§ DATA:
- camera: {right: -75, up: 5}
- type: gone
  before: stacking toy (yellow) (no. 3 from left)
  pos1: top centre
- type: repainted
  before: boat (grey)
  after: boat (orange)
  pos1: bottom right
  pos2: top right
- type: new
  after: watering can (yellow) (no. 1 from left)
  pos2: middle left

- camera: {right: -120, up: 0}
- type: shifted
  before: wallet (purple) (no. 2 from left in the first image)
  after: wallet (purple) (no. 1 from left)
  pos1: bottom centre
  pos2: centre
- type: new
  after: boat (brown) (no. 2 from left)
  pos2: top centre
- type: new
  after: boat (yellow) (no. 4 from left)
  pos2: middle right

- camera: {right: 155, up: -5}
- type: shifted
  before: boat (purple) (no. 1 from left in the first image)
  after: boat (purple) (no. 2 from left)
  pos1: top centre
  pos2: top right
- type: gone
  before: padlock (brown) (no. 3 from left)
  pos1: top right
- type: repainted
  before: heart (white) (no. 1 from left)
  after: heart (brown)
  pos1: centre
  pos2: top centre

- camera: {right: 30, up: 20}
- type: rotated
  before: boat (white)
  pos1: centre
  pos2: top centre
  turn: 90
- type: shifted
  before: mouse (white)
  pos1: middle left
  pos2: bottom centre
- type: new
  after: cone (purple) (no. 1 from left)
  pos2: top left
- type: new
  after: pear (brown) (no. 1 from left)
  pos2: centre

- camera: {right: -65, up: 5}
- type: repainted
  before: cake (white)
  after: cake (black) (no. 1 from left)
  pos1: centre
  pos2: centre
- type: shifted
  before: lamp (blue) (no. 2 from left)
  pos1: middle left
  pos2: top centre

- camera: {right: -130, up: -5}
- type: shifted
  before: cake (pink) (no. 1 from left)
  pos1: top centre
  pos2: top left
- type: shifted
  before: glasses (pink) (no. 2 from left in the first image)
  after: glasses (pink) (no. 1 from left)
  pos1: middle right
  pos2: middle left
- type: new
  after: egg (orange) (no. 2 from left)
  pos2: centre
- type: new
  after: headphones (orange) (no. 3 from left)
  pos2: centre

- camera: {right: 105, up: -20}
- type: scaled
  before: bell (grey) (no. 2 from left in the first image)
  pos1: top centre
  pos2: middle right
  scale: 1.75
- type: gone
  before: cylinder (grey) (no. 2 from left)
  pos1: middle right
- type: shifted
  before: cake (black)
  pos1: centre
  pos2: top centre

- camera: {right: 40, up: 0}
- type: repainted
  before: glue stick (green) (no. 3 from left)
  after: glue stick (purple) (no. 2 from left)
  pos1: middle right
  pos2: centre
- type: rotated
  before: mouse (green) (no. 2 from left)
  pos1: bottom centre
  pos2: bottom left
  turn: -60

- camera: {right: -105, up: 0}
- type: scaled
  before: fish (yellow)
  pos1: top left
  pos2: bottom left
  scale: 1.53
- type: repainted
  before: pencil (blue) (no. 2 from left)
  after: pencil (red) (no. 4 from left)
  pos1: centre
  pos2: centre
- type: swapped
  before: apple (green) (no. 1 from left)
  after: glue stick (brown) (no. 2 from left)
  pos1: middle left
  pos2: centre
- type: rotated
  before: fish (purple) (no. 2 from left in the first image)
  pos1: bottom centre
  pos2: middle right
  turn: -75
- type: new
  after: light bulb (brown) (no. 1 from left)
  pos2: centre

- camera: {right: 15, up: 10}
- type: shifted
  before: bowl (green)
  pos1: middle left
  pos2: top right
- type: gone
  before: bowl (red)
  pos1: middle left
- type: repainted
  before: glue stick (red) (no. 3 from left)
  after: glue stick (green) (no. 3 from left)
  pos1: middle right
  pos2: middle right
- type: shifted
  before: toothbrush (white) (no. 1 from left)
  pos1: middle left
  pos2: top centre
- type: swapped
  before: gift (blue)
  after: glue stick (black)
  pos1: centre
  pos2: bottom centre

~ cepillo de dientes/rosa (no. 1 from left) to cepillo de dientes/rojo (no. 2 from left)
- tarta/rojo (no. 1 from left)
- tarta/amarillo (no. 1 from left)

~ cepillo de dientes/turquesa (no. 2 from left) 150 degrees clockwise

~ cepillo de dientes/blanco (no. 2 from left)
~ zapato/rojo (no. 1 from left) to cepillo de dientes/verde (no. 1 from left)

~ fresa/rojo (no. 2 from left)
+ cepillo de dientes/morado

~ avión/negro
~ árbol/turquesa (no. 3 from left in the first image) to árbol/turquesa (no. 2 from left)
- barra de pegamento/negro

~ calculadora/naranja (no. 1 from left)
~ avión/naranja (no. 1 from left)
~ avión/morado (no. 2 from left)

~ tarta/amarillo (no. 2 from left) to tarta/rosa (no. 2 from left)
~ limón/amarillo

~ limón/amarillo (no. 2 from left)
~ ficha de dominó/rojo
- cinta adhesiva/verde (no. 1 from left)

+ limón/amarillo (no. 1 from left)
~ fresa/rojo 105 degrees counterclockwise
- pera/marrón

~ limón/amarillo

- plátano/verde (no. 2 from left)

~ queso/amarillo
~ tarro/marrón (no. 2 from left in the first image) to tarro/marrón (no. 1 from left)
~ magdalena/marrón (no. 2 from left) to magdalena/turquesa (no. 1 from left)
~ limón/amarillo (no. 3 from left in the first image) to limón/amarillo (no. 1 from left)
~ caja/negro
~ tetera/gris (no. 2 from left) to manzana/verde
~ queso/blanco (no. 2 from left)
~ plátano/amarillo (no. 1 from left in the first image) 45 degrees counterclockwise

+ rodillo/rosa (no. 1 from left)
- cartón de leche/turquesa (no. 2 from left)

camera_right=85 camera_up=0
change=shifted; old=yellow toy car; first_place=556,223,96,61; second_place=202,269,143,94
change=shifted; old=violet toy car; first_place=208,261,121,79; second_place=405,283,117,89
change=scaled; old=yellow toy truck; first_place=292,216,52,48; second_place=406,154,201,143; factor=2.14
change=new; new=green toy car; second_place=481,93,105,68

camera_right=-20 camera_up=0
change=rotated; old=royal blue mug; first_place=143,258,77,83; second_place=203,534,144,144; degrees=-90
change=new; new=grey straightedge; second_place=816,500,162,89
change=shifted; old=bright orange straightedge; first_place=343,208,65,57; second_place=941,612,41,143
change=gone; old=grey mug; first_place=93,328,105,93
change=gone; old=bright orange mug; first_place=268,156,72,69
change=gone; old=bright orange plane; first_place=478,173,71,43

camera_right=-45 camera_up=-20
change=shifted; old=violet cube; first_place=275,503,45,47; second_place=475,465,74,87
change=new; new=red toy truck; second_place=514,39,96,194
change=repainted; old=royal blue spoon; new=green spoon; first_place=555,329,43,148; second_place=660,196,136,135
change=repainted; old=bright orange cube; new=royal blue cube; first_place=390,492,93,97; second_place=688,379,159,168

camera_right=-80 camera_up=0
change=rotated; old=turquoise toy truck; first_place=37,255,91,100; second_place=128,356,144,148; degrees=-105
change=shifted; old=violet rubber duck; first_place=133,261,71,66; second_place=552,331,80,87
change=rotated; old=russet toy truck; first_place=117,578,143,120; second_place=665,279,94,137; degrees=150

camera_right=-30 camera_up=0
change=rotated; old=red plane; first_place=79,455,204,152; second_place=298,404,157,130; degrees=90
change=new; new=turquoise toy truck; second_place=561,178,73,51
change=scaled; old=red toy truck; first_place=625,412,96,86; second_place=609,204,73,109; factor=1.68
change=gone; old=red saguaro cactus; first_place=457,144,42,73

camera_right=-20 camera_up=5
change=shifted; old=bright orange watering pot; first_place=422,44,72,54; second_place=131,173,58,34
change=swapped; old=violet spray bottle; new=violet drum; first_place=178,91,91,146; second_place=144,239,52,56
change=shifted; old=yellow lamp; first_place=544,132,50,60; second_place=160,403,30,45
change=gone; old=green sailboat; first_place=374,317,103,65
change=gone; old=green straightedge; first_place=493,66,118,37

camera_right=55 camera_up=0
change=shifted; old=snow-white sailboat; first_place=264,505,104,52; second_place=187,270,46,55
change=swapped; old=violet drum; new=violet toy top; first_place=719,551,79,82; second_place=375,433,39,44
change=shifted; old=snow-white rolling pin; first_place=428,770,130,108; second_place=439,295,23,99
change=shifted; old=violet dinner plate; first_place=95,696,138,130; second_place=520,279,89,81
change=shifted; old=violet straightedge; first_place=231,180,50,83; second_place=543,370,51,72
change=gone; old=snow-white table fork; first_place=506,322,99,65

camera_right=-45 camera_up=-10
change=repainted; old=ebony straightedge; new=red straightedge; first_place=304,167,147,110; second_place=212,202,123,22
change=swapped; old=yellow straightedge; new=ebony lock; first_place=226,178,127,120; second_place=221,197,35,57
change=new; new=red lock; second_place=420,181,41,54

§ WORK TO BE COMPLETED:
Above are the entries. Quote exactly the lines from the one bearing "change=rotated; old=red plane;" through the one bearing "change=new; new=turquoise toy".

§ YOUR RESPONSE:
change=rotated; old=red plane; first_place=79,455,204,152; second_place=298,404,157,130; degrees=90
change=new; new=turquoise toy truck; second_place=561,178,73,51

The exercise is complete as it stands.